───── Entries provided ─────
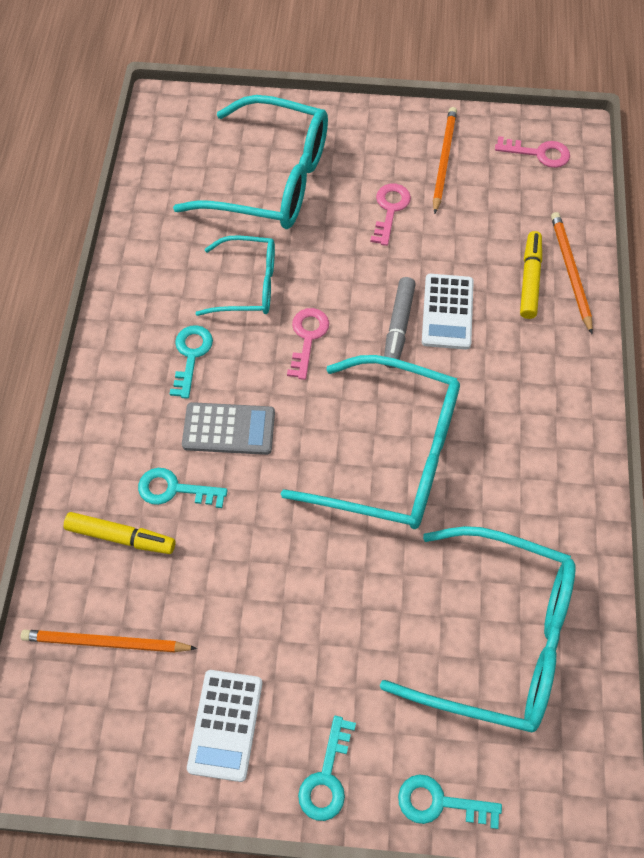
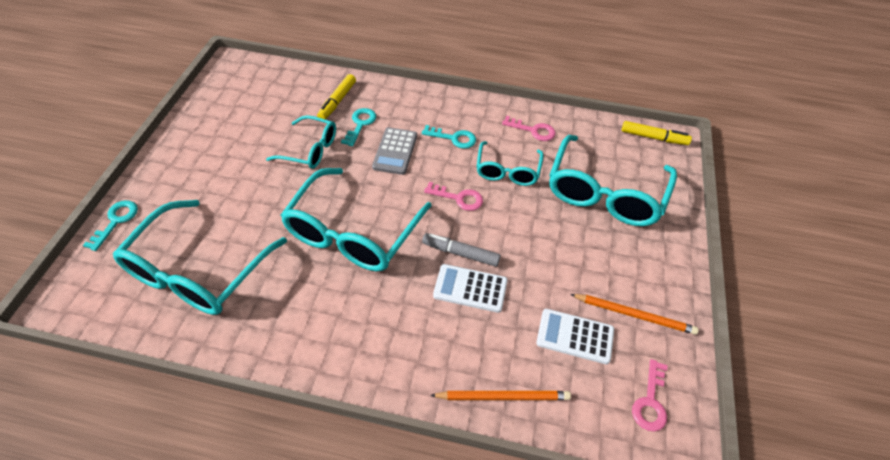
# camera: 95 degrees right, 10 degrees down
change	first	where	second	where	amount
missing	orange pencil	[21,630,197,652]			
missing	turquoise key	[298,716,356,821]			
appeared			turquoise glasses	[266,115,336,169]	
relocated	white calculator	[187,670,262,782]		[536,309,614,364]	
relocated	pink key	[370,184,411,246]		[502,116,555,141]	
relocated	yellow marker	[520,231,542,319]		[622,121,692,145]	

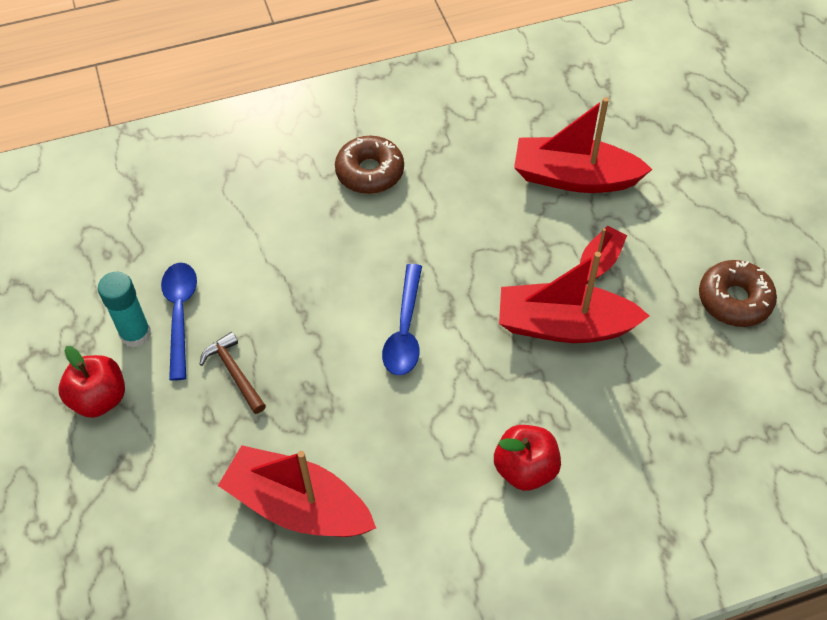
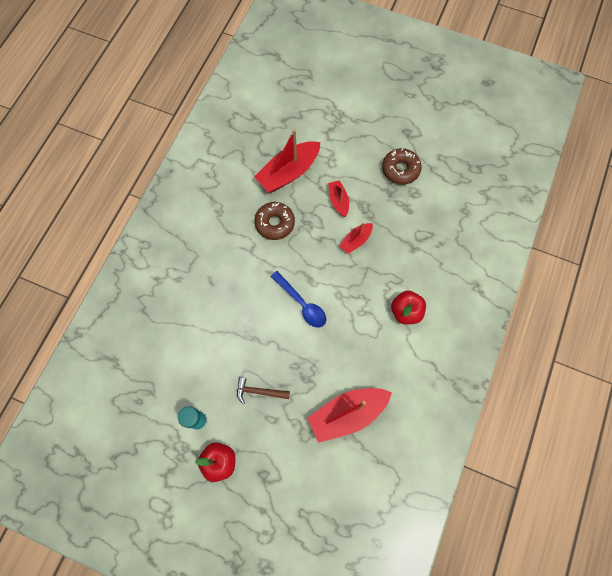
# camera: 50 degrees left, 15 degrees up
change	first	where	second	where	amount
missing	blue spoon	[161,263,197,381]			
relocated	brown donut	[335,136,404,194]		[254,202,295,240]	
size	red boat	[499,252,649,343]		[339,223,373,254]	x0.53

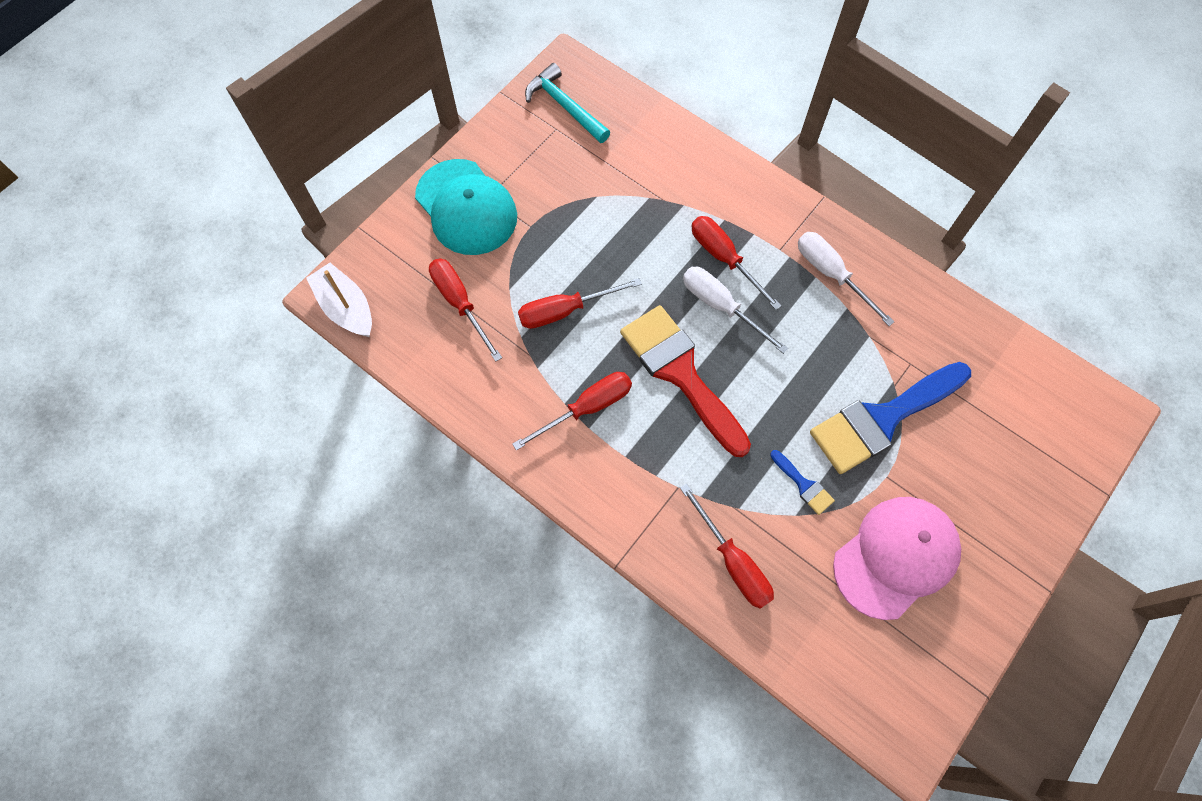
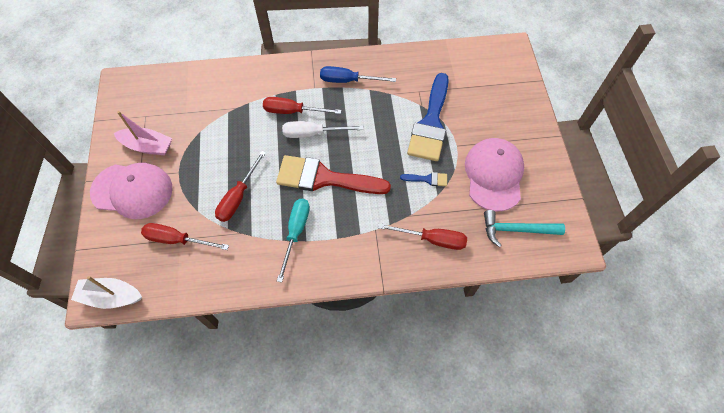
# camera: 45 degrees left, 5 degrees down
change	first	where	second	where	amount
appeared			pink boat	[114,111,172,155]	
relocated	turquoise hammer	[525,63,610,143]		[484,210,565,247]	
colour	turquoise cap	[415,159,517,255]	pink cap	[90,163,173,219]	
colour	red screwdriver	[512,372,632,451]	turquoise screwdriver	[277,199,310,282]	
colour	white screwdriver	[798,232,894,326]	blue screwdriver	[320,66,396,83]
─────
- _What the task asks_
Leave every picture out, and transcribe the data above exactly as it reads.

- _Task answer_
# camera: 95 degrees right, 10 degrees down
change	first	where	second	where	amount
missing	orange pencil	[21,630,197,652]			
missing	turquoise key	[298,716,356,821]			
appeared			turquoise glasses	[266,115,336,169]	
relocated	white calculator	[187,670,262,782]		[536,309,614,364]	
relocated	pink key	[370,184,411,246]		[502,116,555,141]	
relocated	yellow marker	[520,231,542,319]		[622,121,692,145]	

# camera: 50 degrees left, 15 degrees up
change	first	where	second	where	amount
missing	blue spoon	[161,263,197,381]			
relocated	brown donut	[335,136,404,194]		[254,202,295,240]	
size	red boat	[499,252,649,343]		[339,223,373,254]	x0.53

# camera: 45 degrees left, 5 degrees down
change	first	where	second	where	amount
appeared			pink boat	[114,111,172,155]	
relocated	turquoise hammer	[525,63,610,143]		[484,210,565,247]	
colour	turquoise cap	[415,159,517,255]	pink cap	[90,163,173,219]	
colour	red screwdriver	[512,372,632,451]	turquoise screwdriver	[277,199,310,282]	
colour	white screwdriver	[798,232,894,326]	blue screwdriver	[320,66,396,83]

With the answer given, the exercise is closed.